- **EXERCISE**
Report back every line below that carries the word "cylinder".

- **RECORDS SHOWN**
-- Opening Marker --
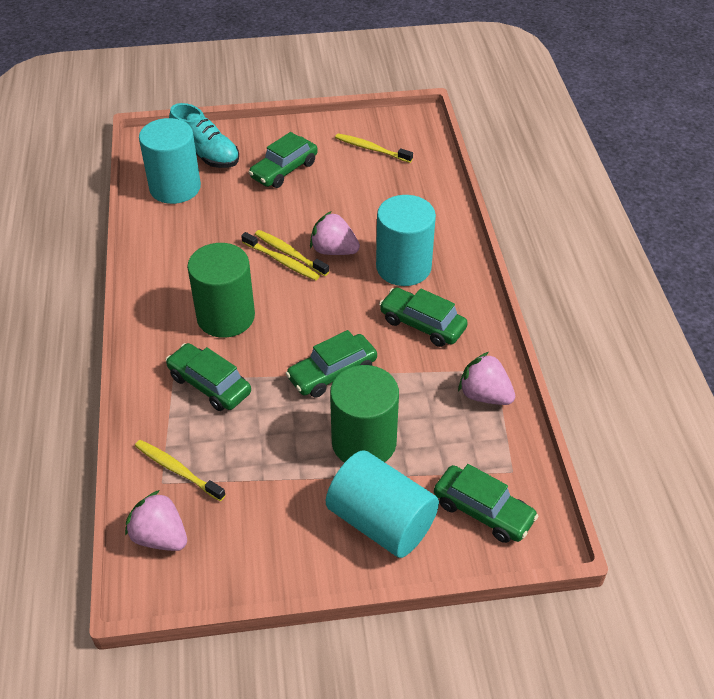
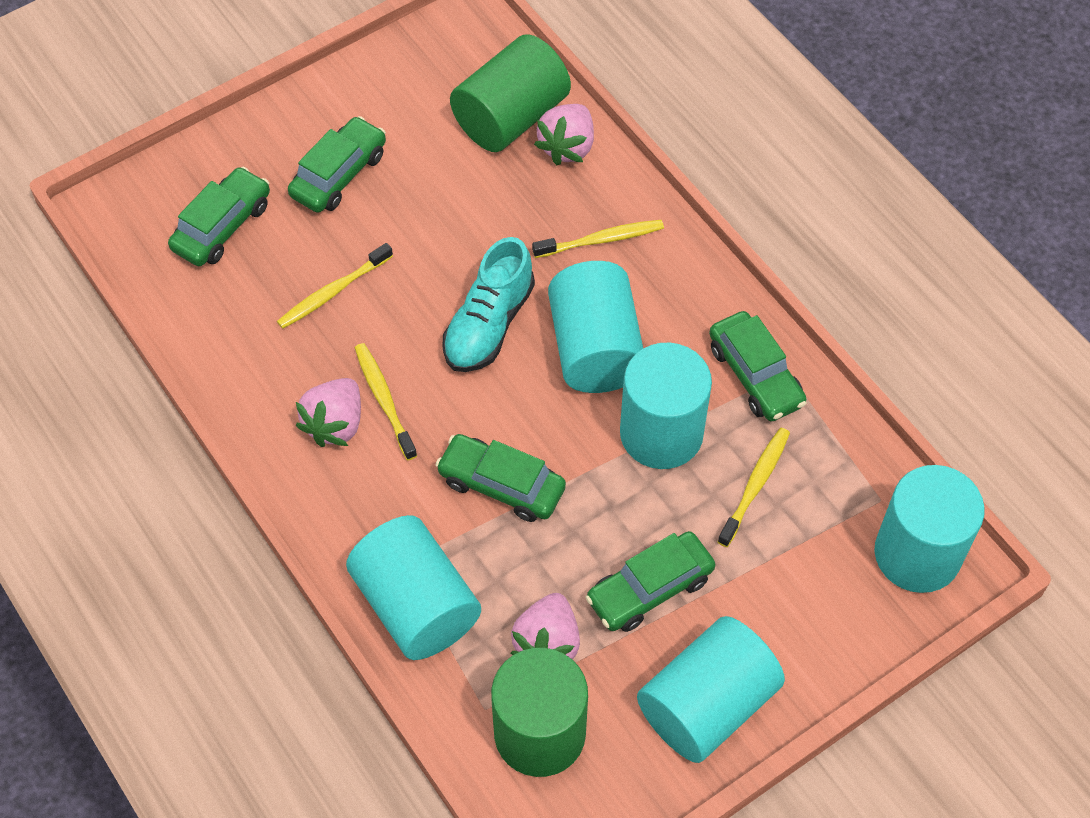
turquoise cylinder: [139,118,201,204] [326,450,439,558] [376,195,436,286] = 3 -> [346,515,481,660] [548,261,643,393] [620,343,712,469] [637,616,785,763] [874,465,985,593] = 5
-- Closing Marker --
-- Opening Marker --
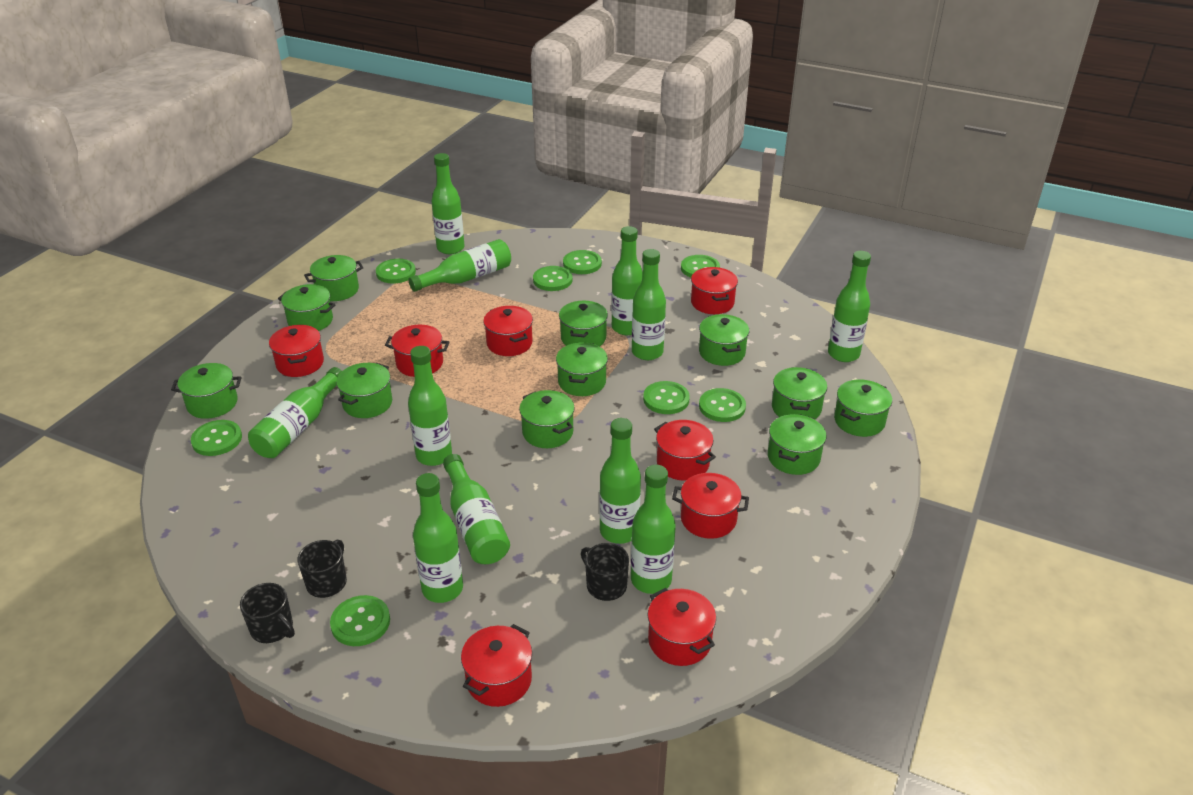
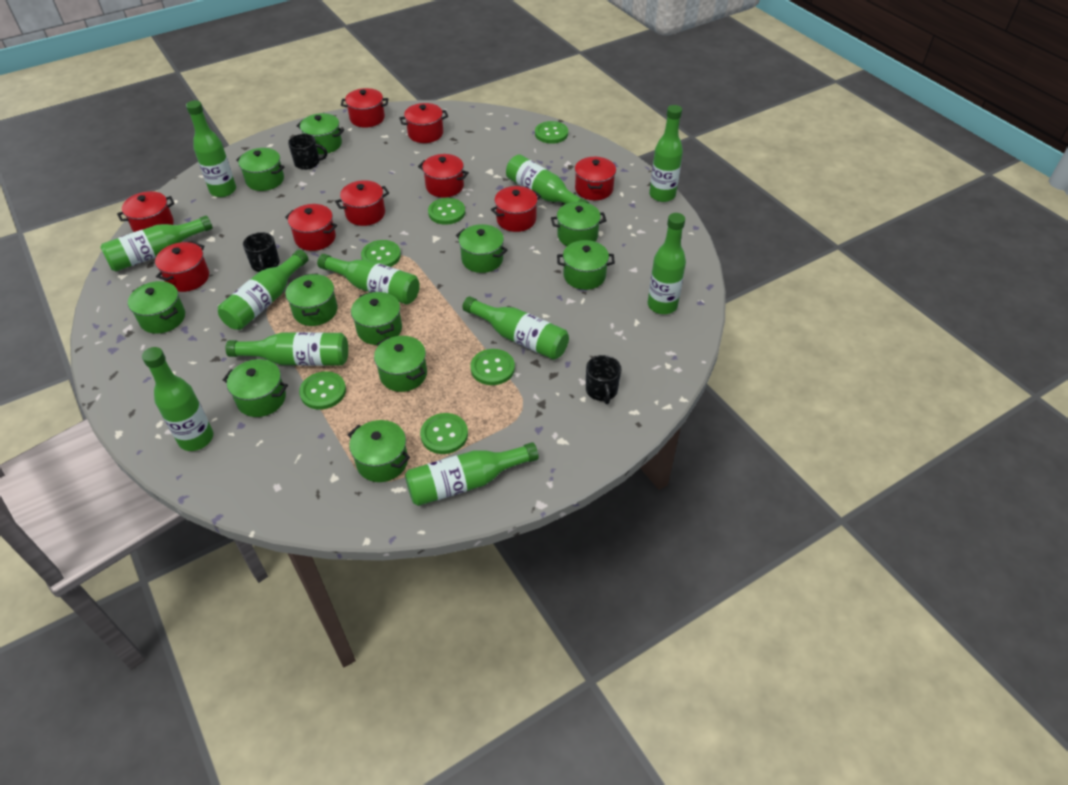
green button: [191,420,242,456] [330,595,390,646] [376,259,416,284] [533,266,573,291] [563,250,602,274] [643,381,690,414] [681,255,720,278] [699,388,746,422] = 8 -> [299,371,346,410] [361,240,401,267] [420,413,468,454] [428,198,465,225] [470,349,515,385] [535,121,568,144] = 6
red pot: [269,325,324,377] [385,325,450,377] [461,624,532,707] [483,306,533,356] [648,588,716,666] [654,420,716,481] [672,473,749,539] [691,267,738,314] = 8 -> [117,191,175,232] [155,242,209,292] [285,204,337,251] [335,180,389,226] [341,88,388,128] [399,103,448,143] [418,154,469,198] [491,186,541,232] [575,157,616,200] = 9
-- Closing Marker --
-- Opening Marker --
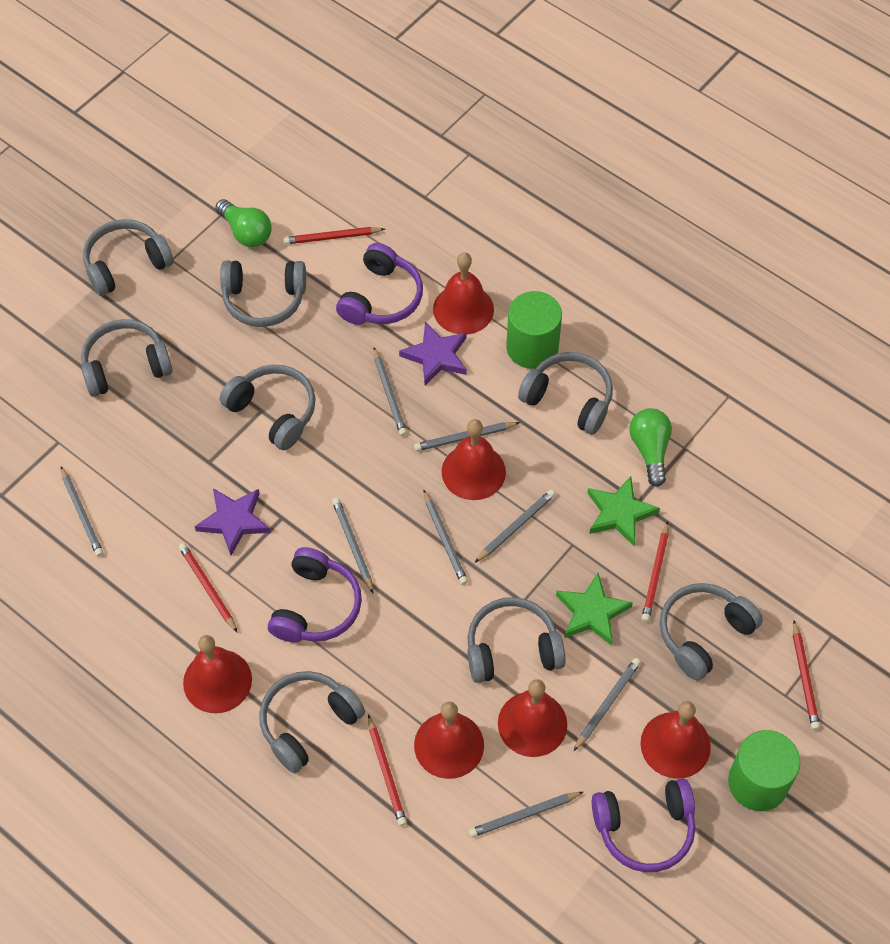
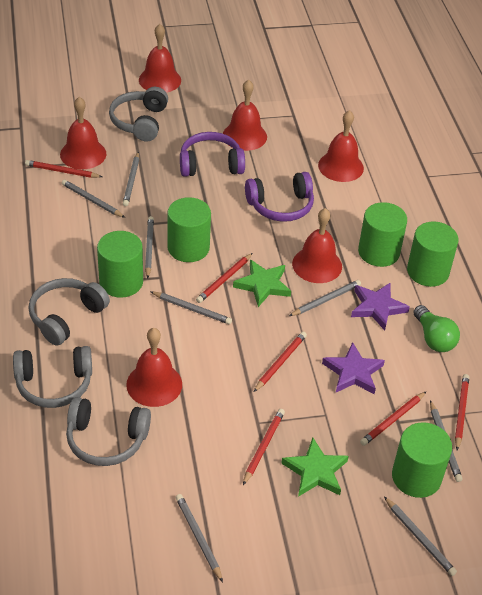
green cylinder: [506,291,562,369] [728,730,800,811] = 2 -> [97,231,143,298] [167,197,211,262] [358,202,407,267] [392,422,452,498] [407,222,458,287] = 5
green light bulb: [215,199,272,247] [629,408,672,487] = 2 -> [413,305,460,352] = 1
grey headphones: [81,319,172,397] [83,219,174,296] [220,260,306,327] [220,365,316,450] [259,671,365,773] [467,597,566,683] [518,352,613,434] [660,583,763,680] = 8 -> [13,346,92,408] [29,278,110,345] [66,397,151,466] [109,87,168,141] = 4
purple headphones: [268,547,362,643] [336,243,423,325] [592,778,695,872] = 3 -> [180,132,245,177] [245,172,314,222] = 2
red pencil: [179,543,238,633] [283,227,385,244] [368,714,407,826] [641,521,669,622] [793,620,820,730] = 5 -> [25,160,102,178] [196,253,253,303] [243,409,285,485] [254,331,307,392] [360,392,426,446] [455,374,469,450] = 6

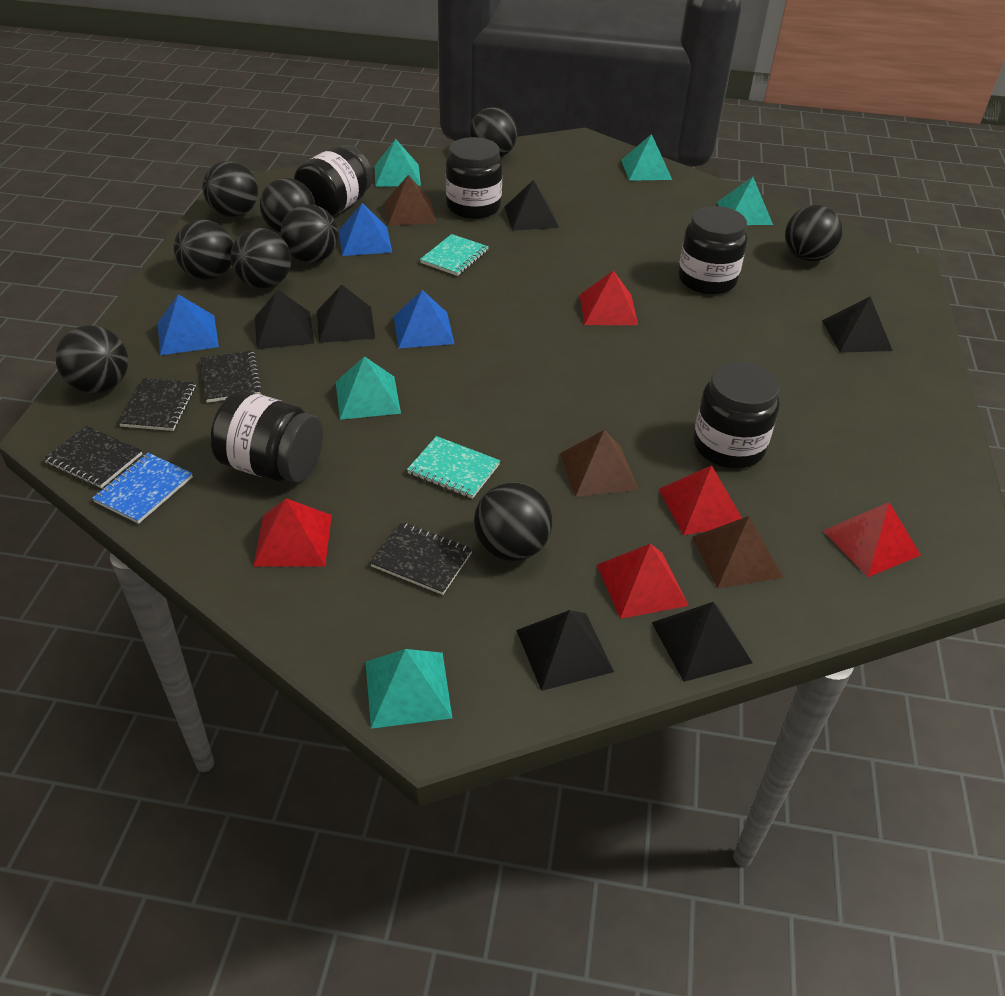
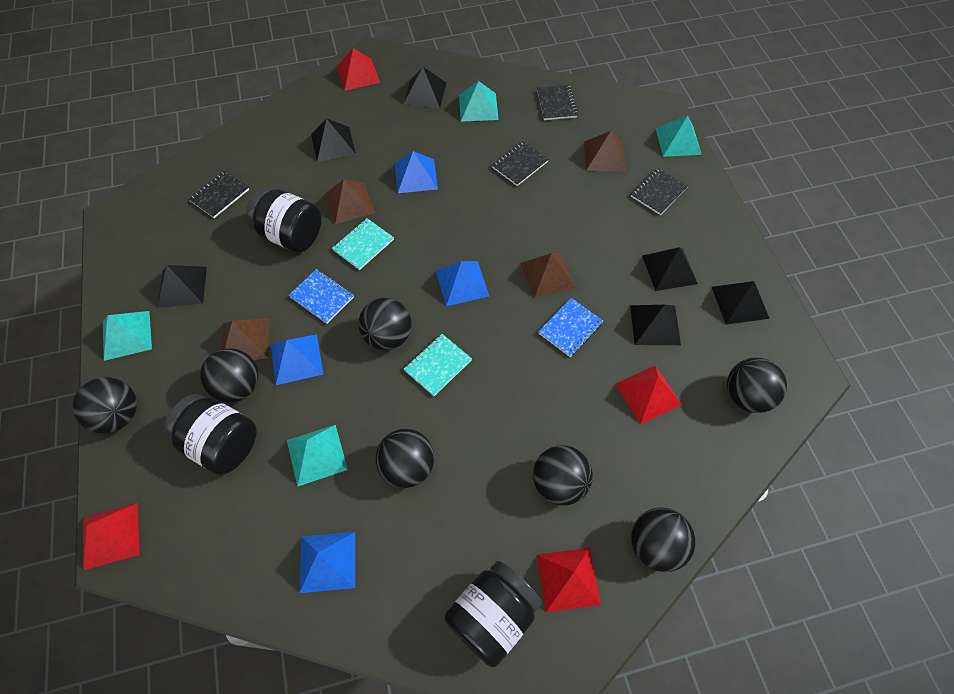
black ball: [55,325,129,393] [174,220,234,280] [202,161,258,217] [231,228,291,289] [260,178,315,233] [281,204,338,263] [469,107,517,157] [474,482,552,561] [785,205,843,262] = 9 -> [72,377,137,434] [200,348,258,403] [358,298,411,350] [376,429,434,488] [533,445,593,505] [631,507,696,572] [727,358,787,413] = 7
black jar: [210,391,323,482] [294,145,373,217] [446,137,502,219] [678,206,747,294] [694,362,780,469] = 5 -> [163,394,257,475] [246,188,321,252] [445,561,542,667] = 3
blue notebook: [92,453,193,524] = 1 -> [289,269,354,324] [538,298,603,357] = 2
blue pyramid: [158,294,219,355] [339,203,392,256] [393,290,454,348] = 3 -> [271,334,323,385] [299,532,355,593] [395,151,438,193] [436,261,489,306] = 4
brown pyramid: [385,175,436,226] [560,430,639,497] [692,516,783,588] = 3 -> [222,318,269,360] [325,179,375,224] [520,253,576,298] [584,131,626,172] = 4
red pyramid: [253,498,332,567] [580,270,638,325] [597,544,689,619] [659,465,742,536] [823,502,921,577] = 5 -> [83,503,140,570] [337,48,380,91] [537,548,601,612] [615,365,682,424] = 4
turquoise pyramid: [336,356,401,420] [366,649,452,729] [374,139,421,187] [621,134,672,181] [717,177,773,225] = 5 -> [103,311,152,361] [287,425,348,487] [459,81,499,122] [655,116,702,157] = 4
-- Closing Marker --
- **RESPONSE TO THIS TASK**
turquoise cylinder: [139,118,201,204] [326,450,439,558] [376,195,436,286] = 3 -> [346,515,481,660] [548,261,643,393] [620,343,712,469] [637,616,785,763] [874,465,985,593] = 5
green cylinder: [506,291,562,369] [728,730,800,811] = 2 -> [97,231,143,298] [167,197,211,262] [358,202,407,267] [392,422,452,498] [407,222,458,287] = 5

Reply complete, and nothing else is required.